Given entries:
=== Begin Enclosure ===
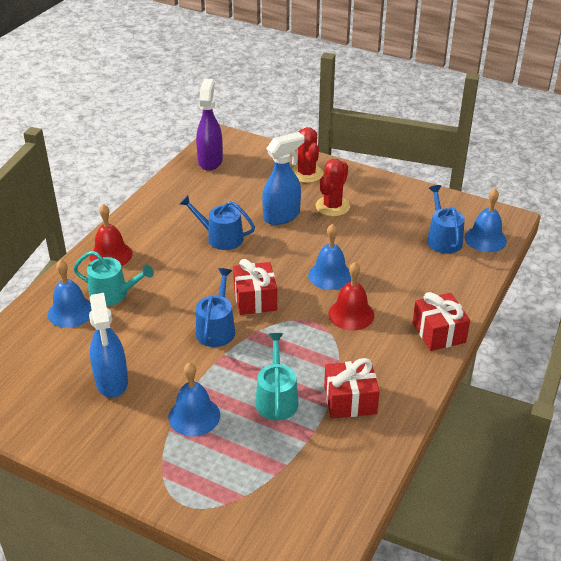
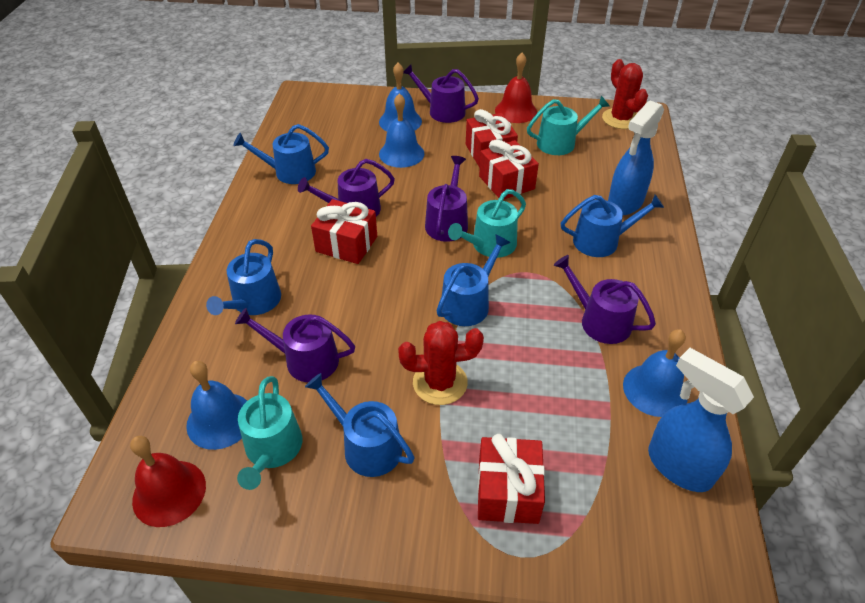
blue watering can: 3 -> 5
purple spray bottle: 1 -> 0
purple watering can: 0 -> 5
red gift: 3 -> 4
turquoise watering can: 2 -> 3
=== End Enclosure ===
Look through the entries for the string "watering". Every line that has it belongs in the answer.

blue watering can: 3 -> 5
purple watering can: 0 -> 5
turquoise watering can: 2 -> 3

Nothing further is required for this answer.